*Work to be completed*
Set down every entry again word for word, please, but skip the pictures.

..........

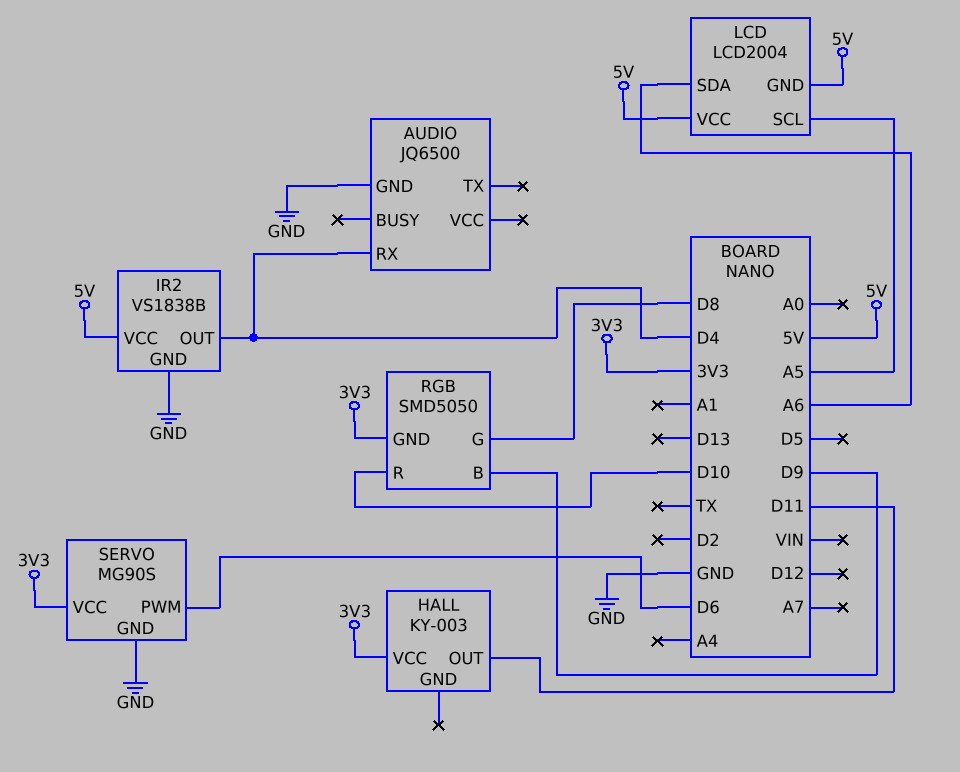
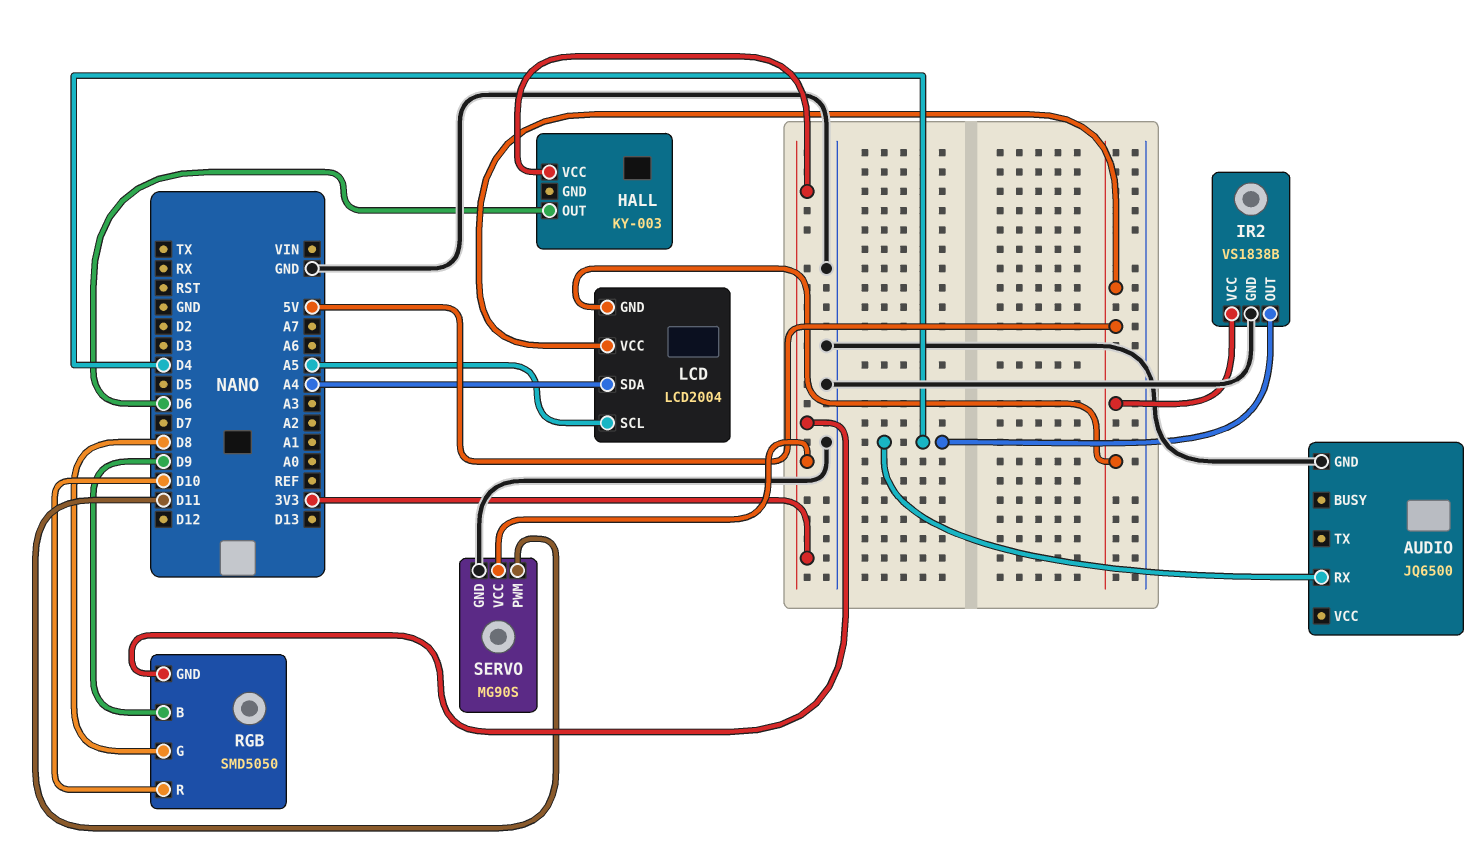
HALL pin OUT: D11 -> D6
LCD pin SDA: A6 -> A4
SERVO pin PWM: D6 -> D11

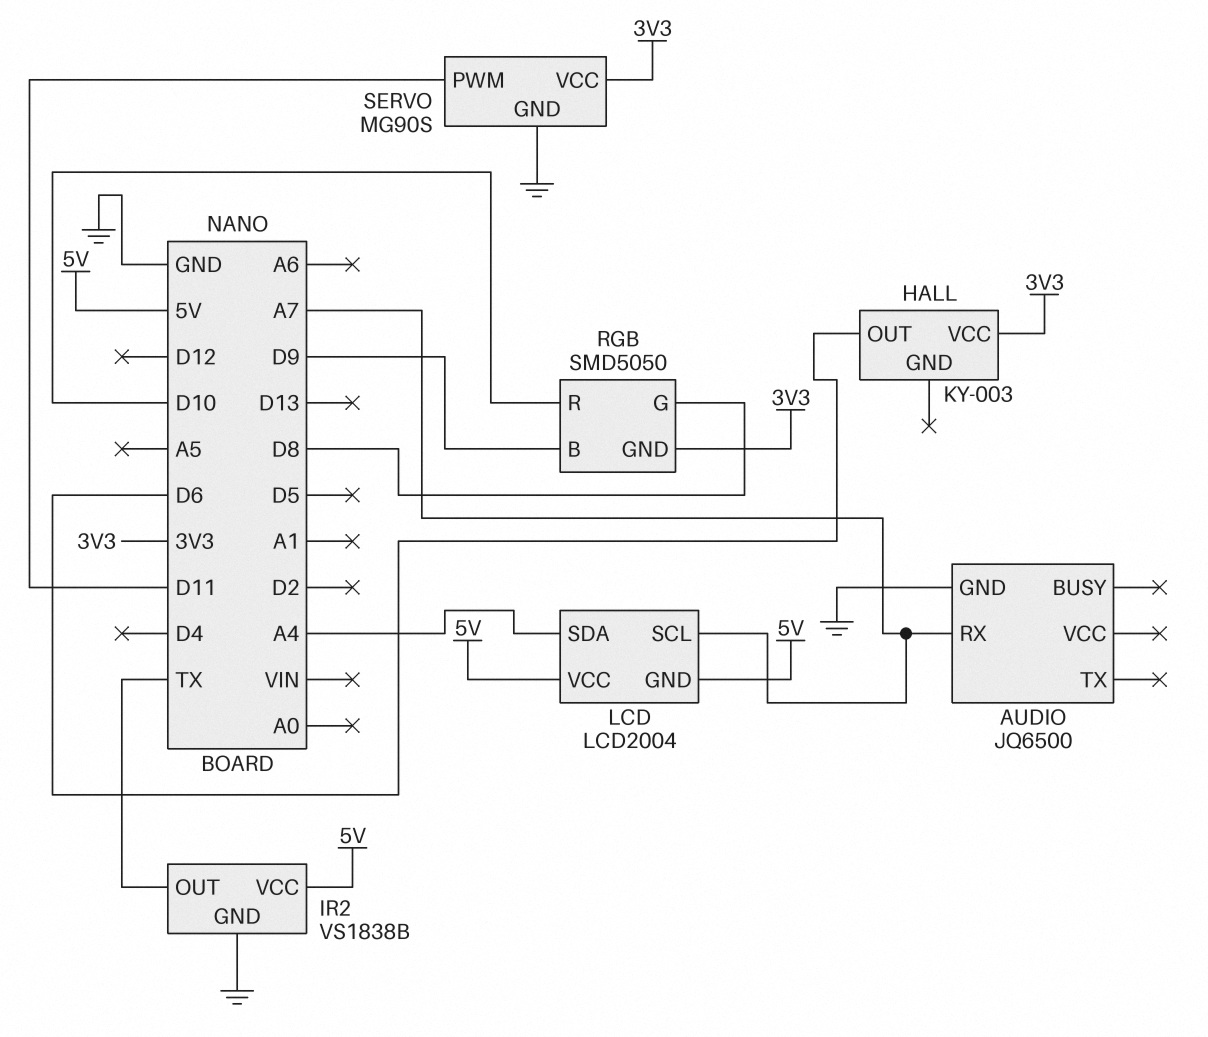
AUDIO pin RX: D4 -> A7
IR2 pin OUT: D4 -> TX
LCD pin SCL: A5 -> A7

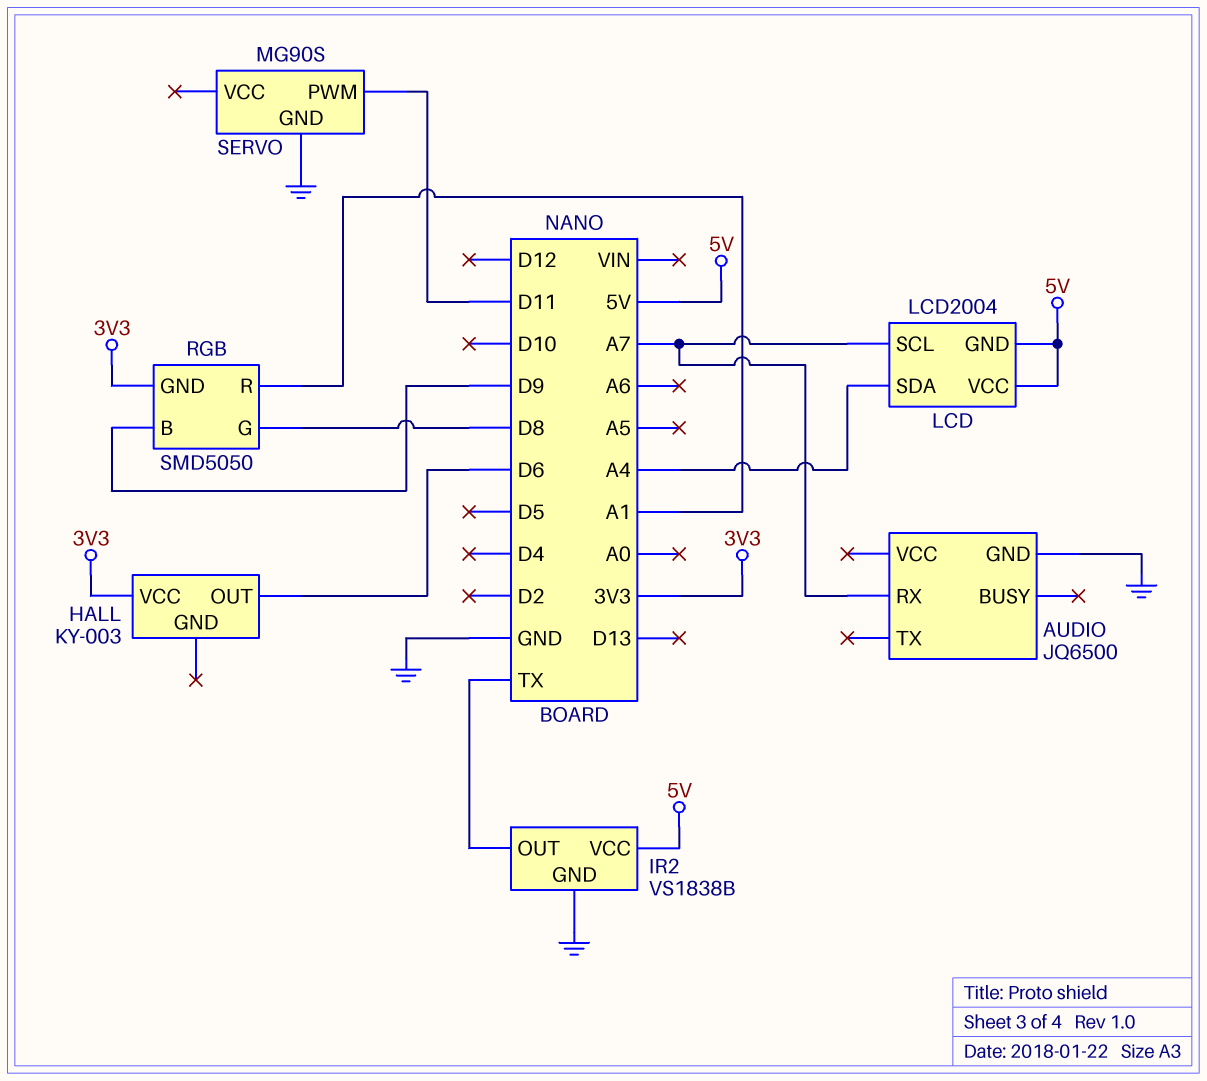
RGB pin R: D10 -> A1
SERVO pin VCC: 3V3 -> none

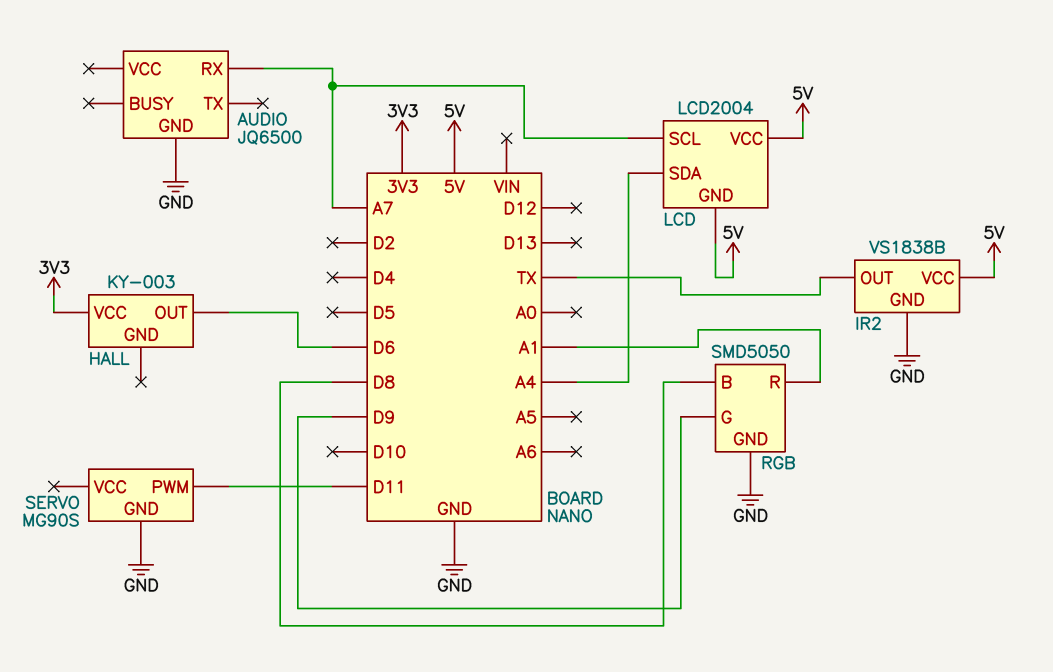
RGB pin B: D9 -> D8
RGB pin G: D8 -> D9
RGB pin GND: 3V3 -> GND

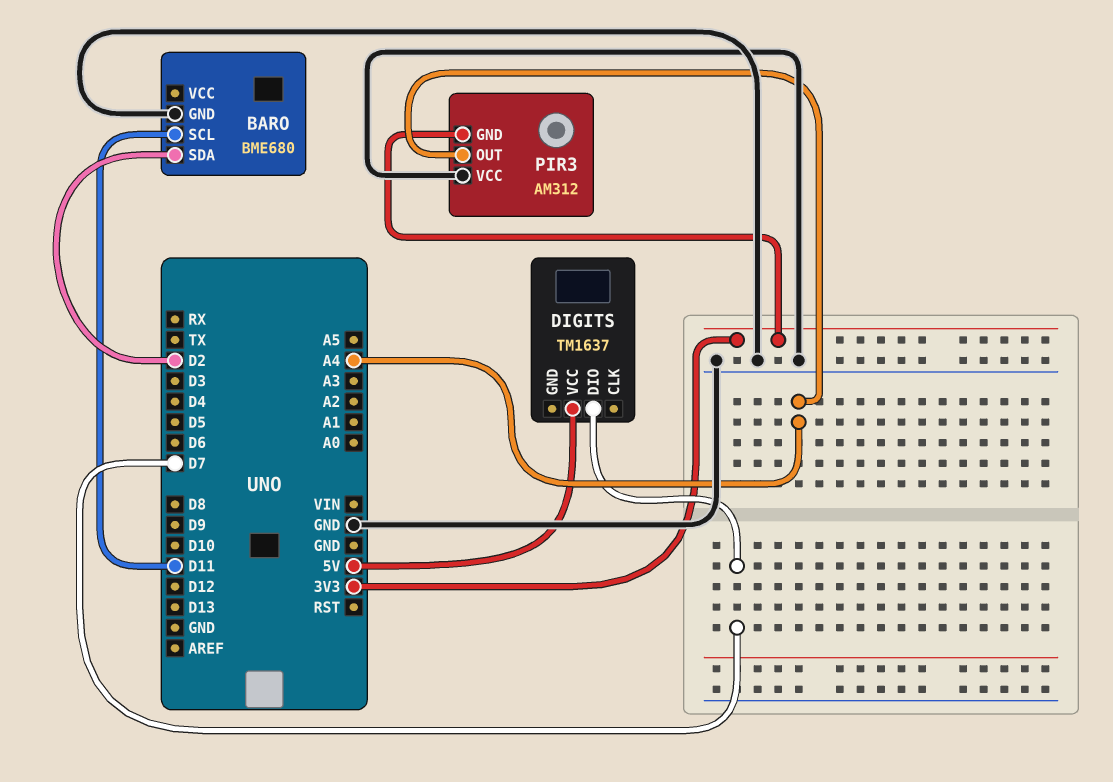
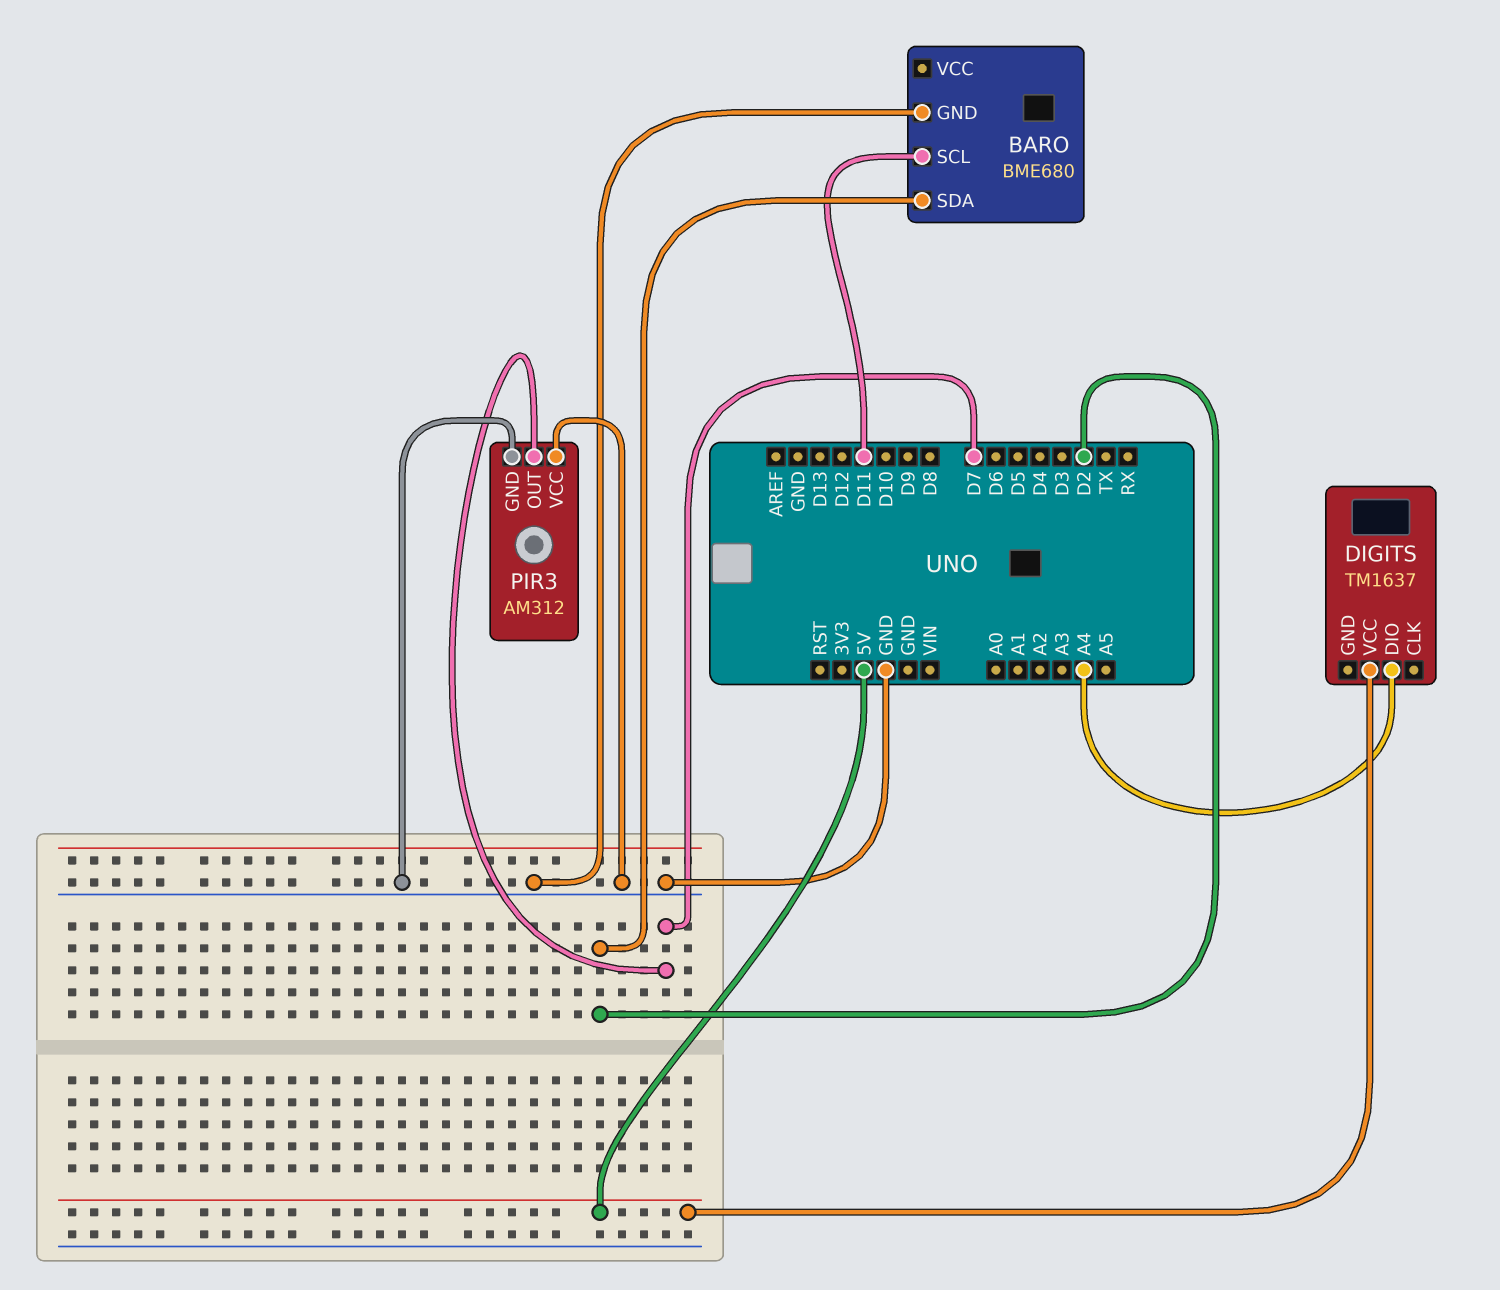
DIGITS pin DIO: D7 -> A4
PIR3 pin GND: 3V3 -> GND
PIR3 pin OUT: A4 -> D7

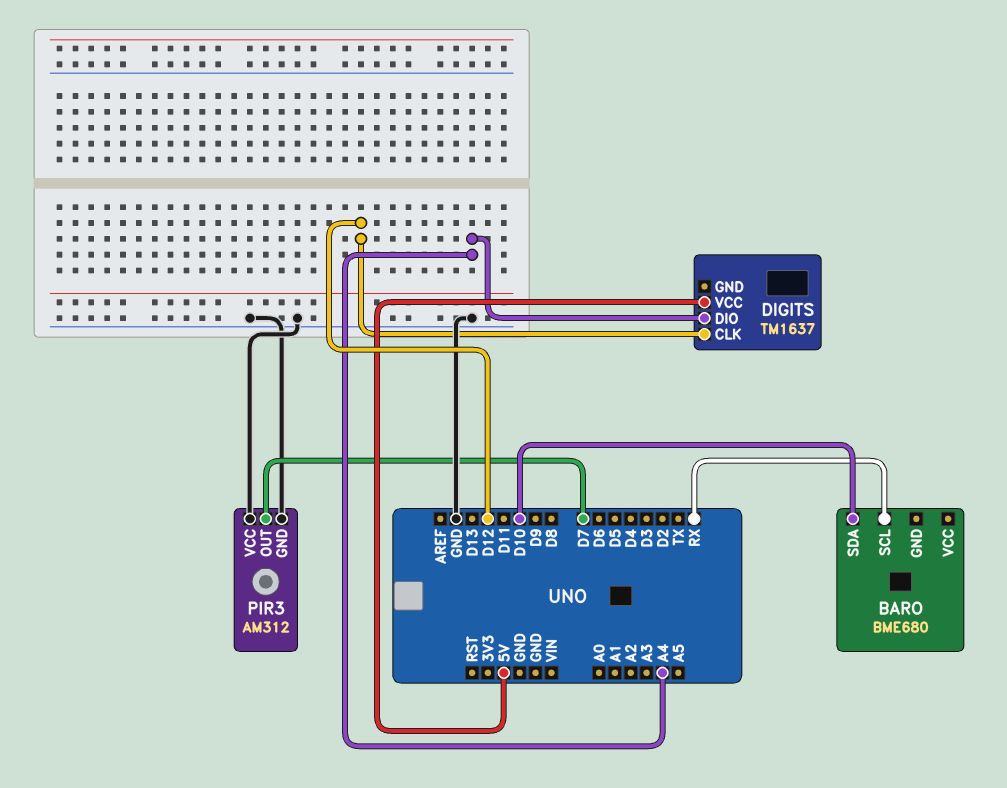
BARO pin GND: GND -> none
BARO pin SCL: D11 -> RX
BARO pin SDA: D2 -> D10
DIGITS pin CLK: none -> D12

..........

*Result of the exercise*
HALL pin OUT: D11 -> D6
LCD pin SDA: A6 -> A4
SERVO pin PWM: D6 -> D11

AUDIO pin RX: D4 -> A7
IR2 pin OUT: D4 -> TX
LCD pin SCL: A5 -> A7

RGB pin R: D10 -> A1
SERVO pin VCC: 3V3 -> none

RGB pin B: D9 -> D8
RGB pin G: D8 -> D9
RGB pin GND: 3V3 -> GND

DIGITS pin DIO: D7 -> A4
PIR3 pin GND: 3V3 -> GND
PIR3 pin OUT: A4 -> D7

BARO pin GND: GND -> none
BARO pin SCL: D11 -> RX
BARO pin SDA: D2 -> D10
DIGITS pin CLK: none -> D12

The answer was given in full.